> _What you will do_
Don't include pictures. Quote the lines below from the first through the line that contains "C1: 4.7uF (plus".

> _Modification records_
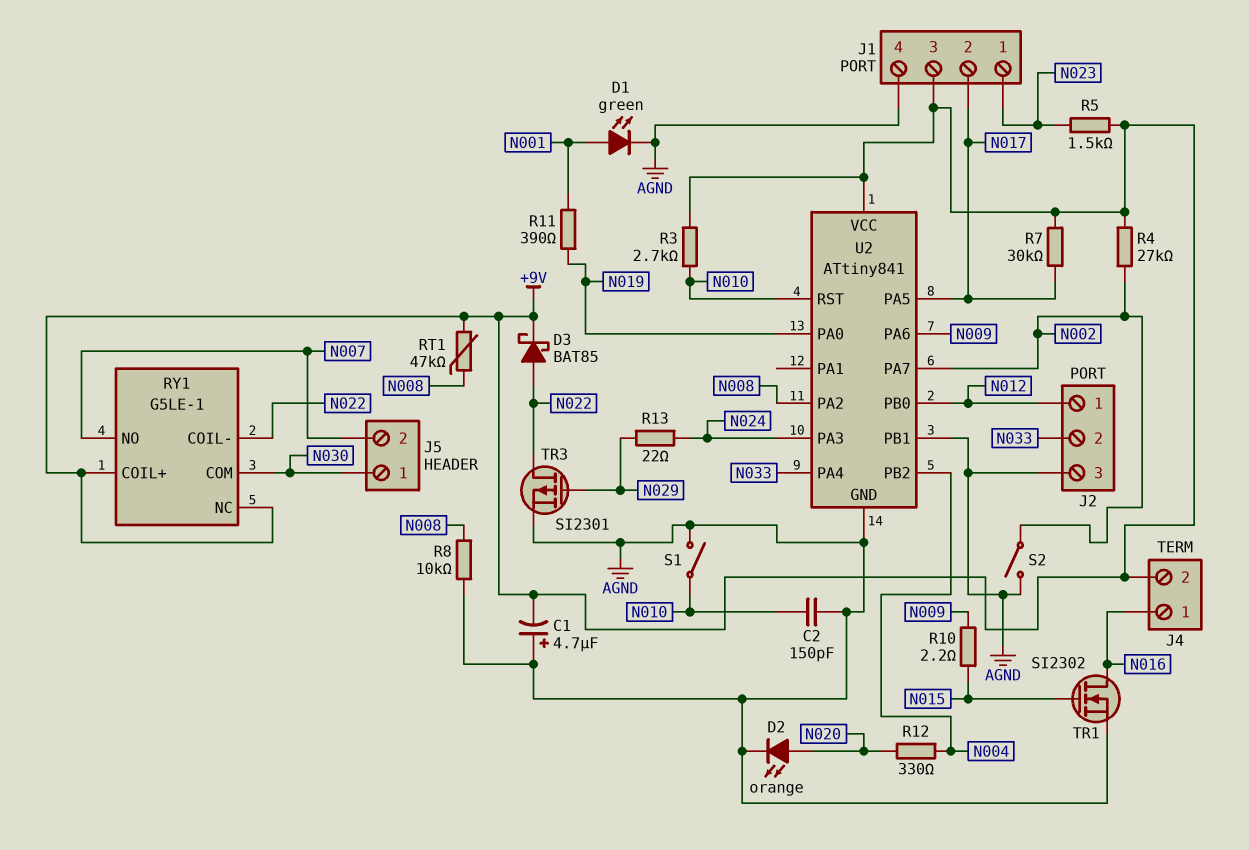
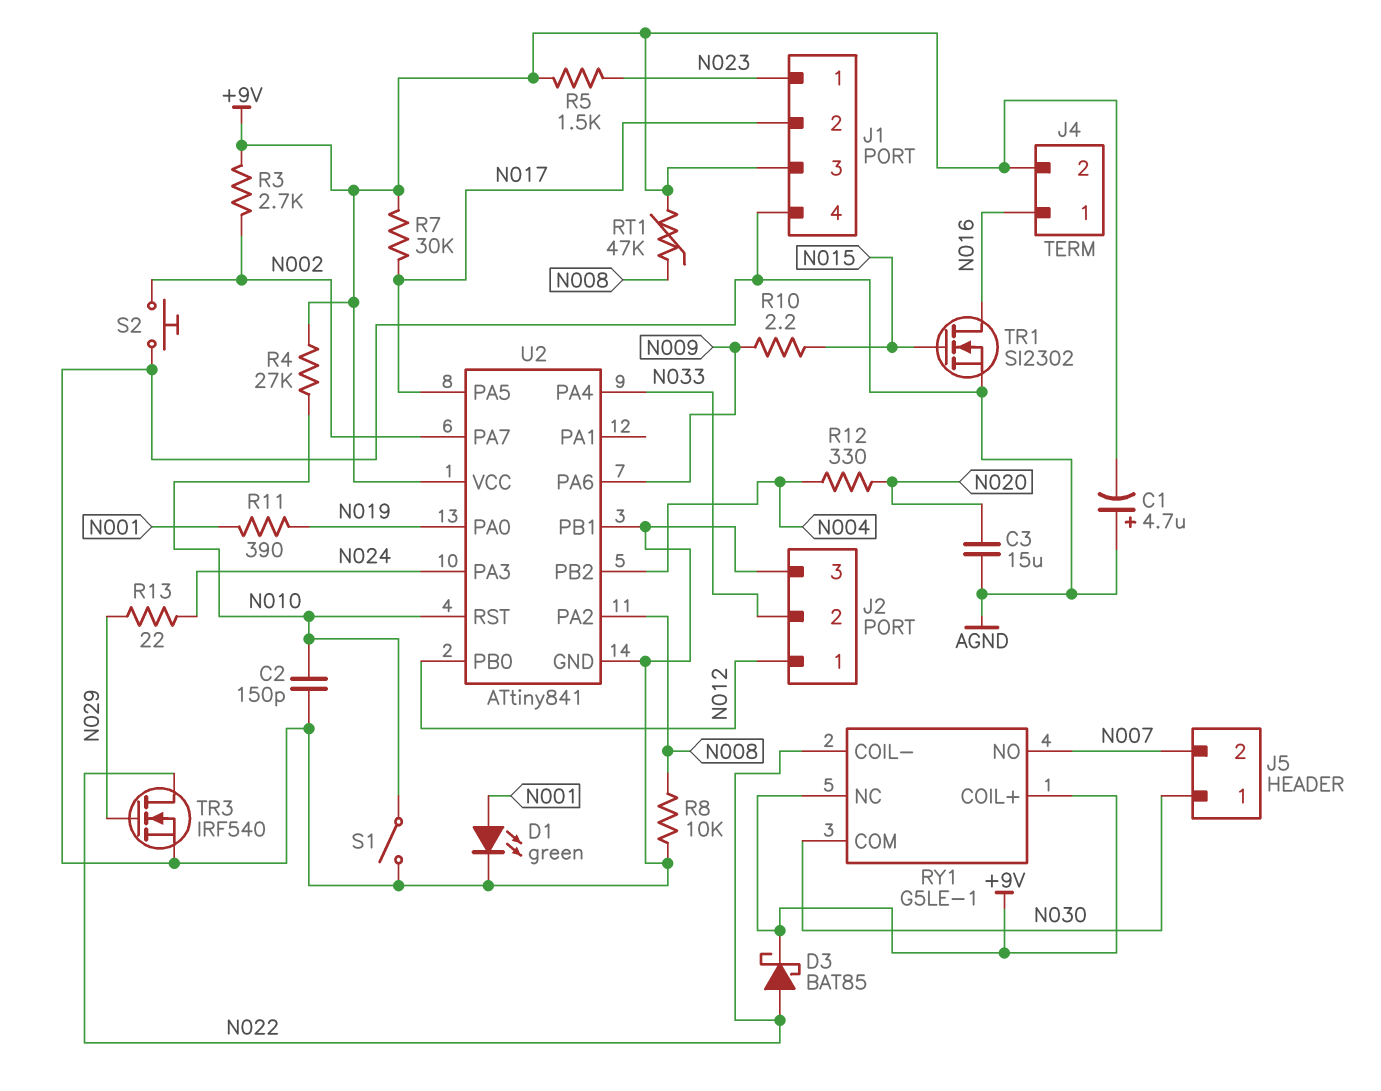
C3: none -> 15uF (AGND, N020)
D2: LED orange (A N020, K AGND) -> none
R3: 2.7k (+9V, N010) -> 2.7k (+9V, N002)
R4: 27k (+9V, N002) -> 27k (+9V, N010)
S2: switch (AGND, N002) -> button (AGND, N002)
TR3: PMOS SI2301 (G N029, D N022, S AGND) -> NMOS IRF540 (G N029, D N022, S AGND)

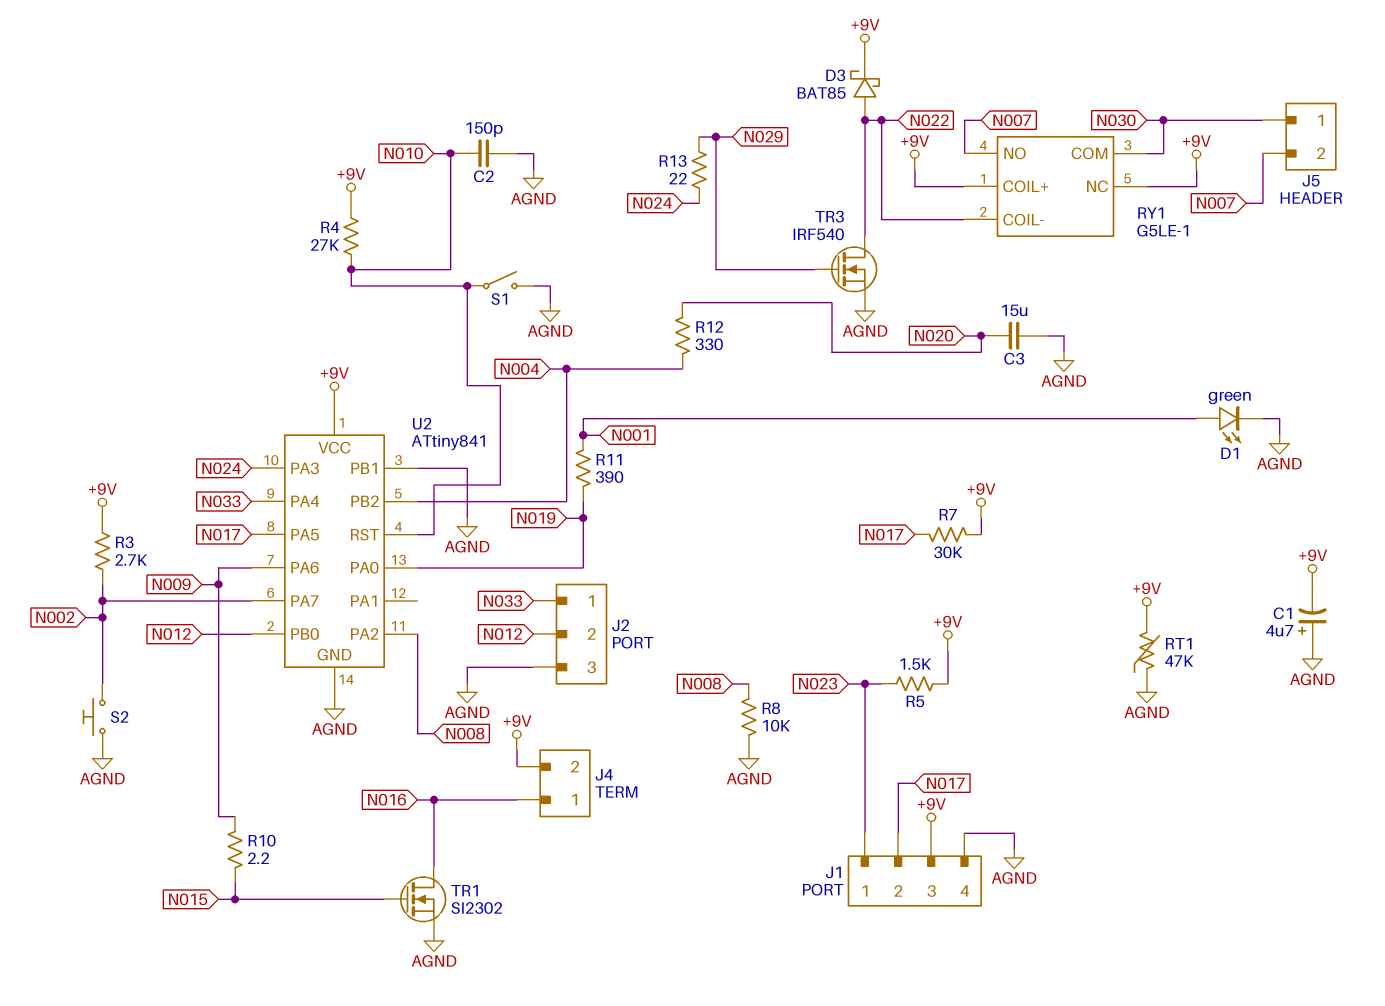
J2 pin 1: N012 -> N033
J2 pin 2: N033 -> N012
RT1: 47k (+9V, N008) -> 47k (+9V, AGND)

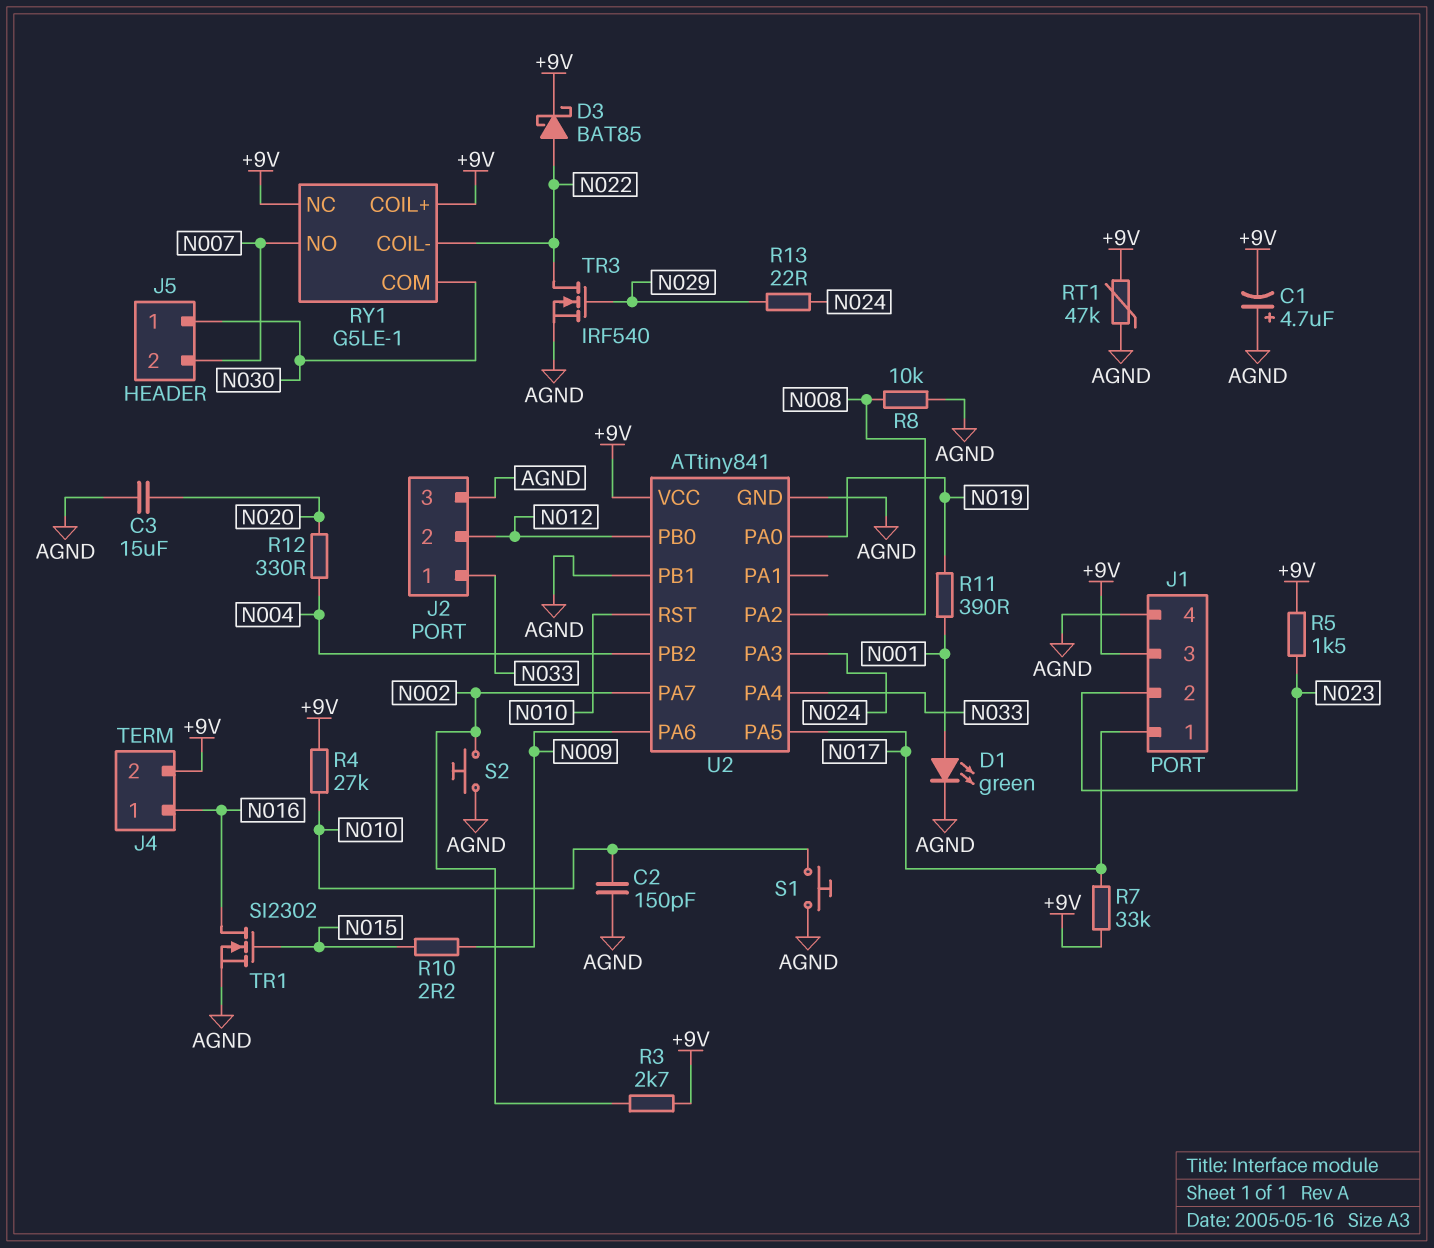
J1 pin 1: N023 -> N017
J1 pin 2: N017 -> N023
R7: 30k (+9V, N017) -> 33k (+9V, N017)
S1: switch (AGND, N010) -> button (AGND, N010)

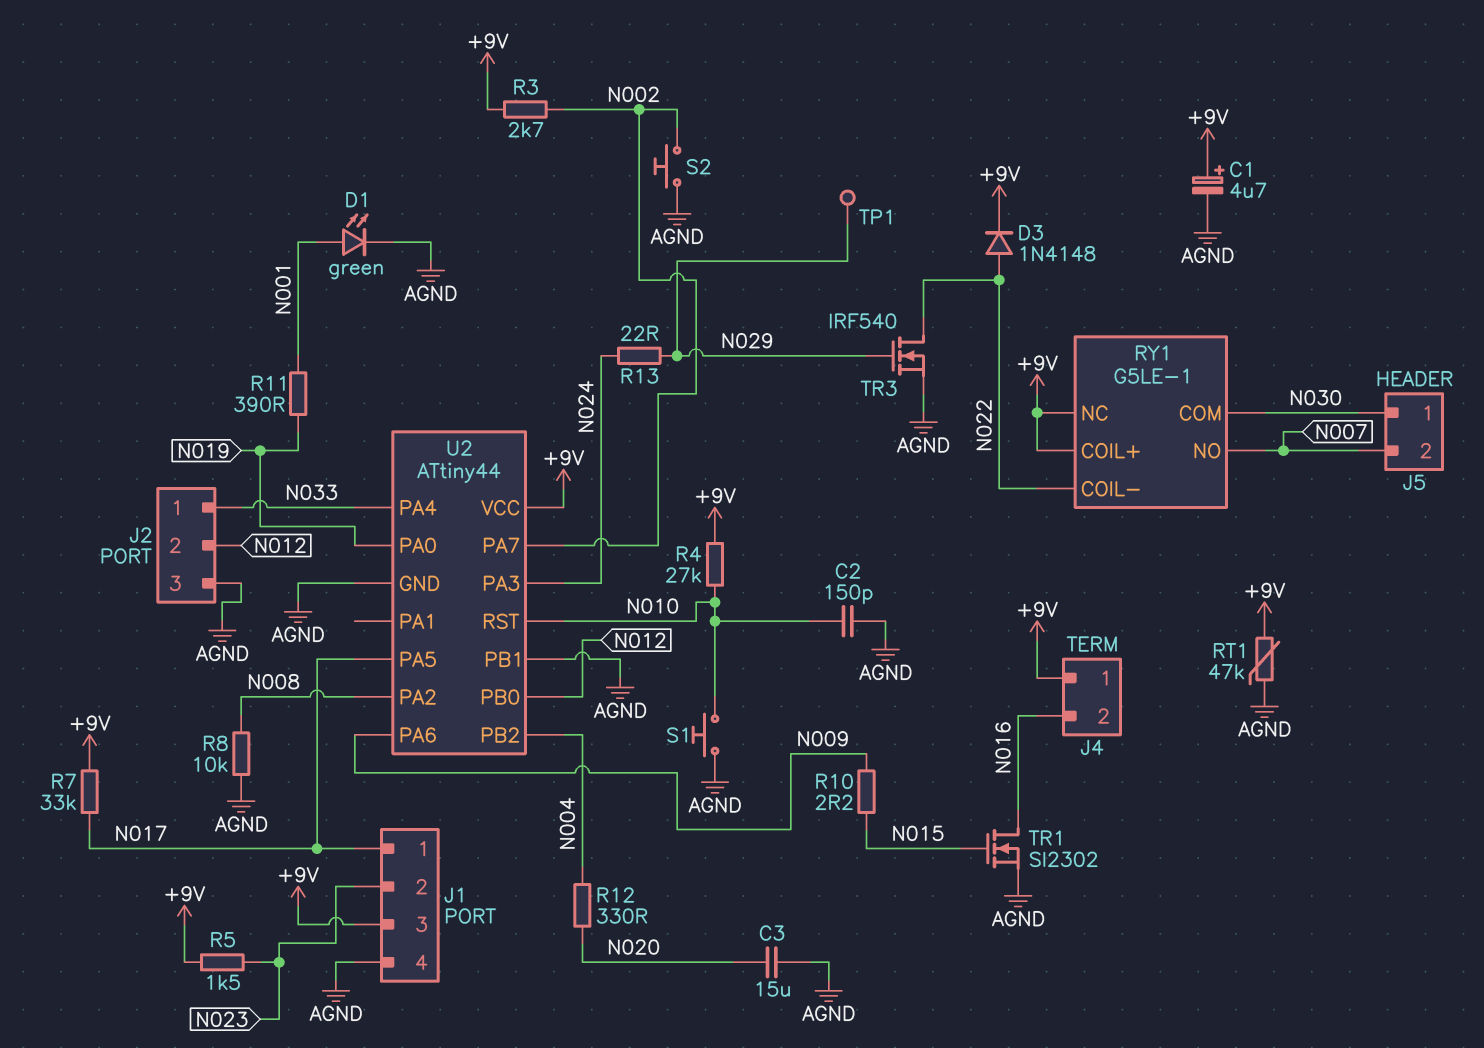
C1: 4.7uF (plus AGND, minus +9V) -> 4.7uF (plus +9V, minus AGND)
D3: schottky BAT85 (A N022, K +9V) -> diode 1N4148 (A N022, K +9V)
J4 pin 1: N016 -> +9V
J4 pin 2: +9V -> N016
TP1: none -> test point (N029)
U2: ATtiny841 -> ATtiny44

> _Result of the exercise_
C3: none -> 15uF (AGND, N020)
D2: LED orange (A N020, K AGND) -> none
R3: 2.7k (+9V, N010) -> 2.7k (+9V, N002)
R4: 27k (+9V, N002) -> 27k (+9V, N010)
S2: switch (AGND, N002) -> button (AGND, N002)
TR3: PMOS SI2301 (G N029, D N022, S AGND) -> NMOS IRF540 (G N029, D N022, S AGND)

J2 pin 1: N012 -> N033
J2 pin 2: N033 -> N012
RT1: 47k (+9V, N008) -> 47k (+9V, AGND)

J1 pin 1: N023 -> N017
J1 pin 2: N017 -> N023
R7: 30k (+9V, N017) -> 33k (+9V, N017)
S1: switch (AGND, N010) -> button (AGND, N010)

C1: 4.7uF (plus AGND, minus +9V) -> 4.7uF (plus +9V, minus AGND)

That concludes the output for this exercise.